(Object matching data)
● ● ● ● ● ● ●

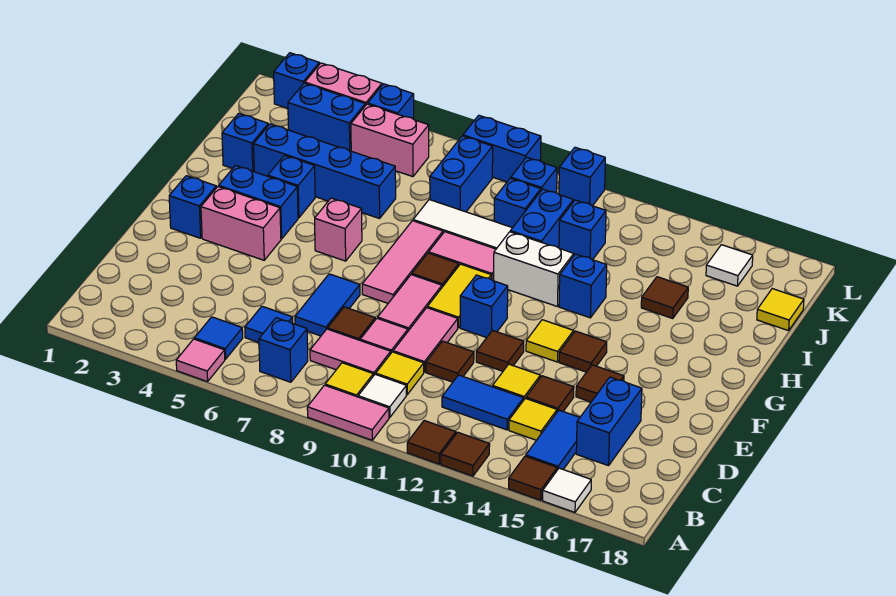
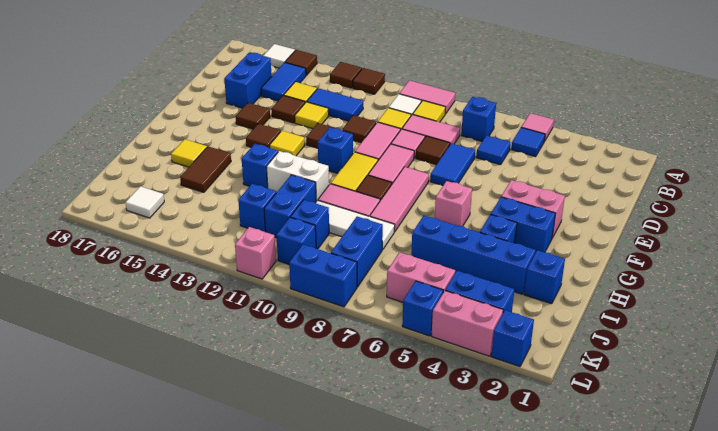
blue brick F2 level 1 -> none
brown tile I15 level 1 -> brown tile H15:I15 level 1
yellow tile J18 level 1 -> yellow tile H16 level 1
blue brick L11 level 1 -> pink brick L11 level 1

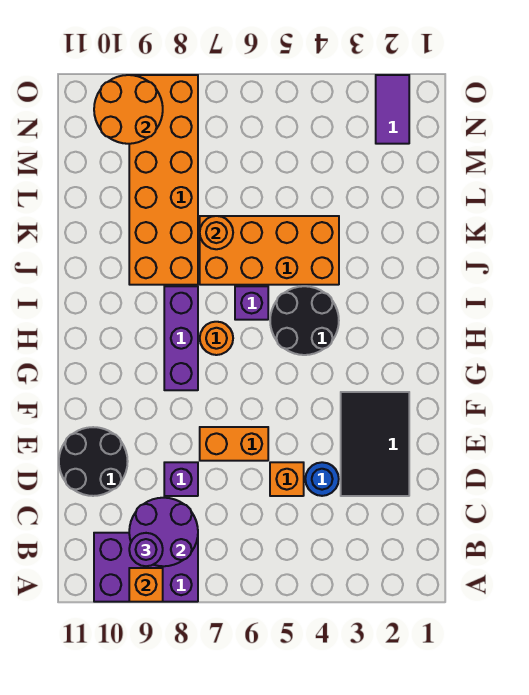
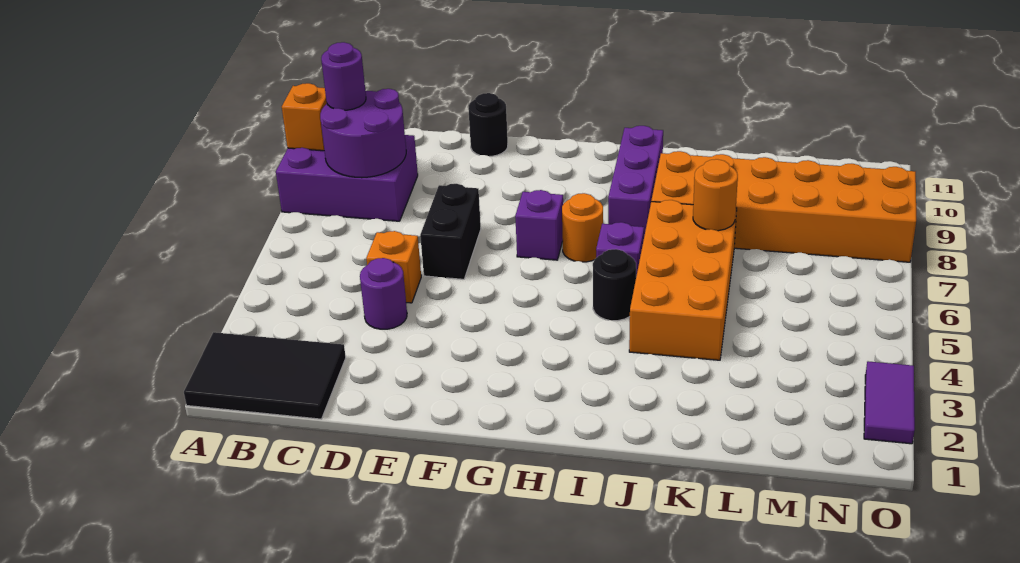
purple brick A8:B10 level 1 -> purple brick A8:C9 level 1
black tile D2:F3 level 1 -> black tile A1:C2 level 1
blue round brick D4 level 1 -> purple round brick D4 level 1
purple brick D8 level 1 -> purple brick G7 level 1
black round brick D10:E11 level 1 -> black round brick E11 level 1
orange brick E6:E7 level 1 -> black brick E6:E7 level 1
purple brick G8:I8 level 1 -> purple brick I8:I10 level 1
black round brick H4:I5 level 1 -> black round brick I5 level 1
purple tile N2:O2 level 1 -> purple tile O2:O3 level 1
orange round brick N9:O10 level 2 -> none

● ● ● ● ● ● ●

* **TASK OBJECTIVE**
Write out the records once more, exactly as they stand, with no images.

* **RESPONSE**
blue brick F2 level 1 -> none
brown tile I15 level 1 -> brown tile H15:I15 level 1
yellow tile J18 level 1 -> yellow tile H16 level 1
blue brick L11 level 1 -> pink brick L11 level 1

purple brick A8:B10 level 1 -> purple brick A8:C9 level 1
black tile D2:F3 level 1 -> black tile A1:C2 level 1
blue round brick D4 level 1 -> purple round brick D4 level 1
purple brick D8 level 1 -> purple brick G7 level 1
black round brick D10:E11 level 1 -> black round brick E11 level 1
orange brick E6:E7 level 1 -> black brick E6:E7 level 1
purple brick G8:I8 level 1 -> purple brick I8:I10 level 1
black round brick H4:I5 level 1 -> black round brick I5 level 1
purple tile N2:O2 level 1 -> purple tile O2:O3 level 1
orange round brick N9:O10 level 2 -> none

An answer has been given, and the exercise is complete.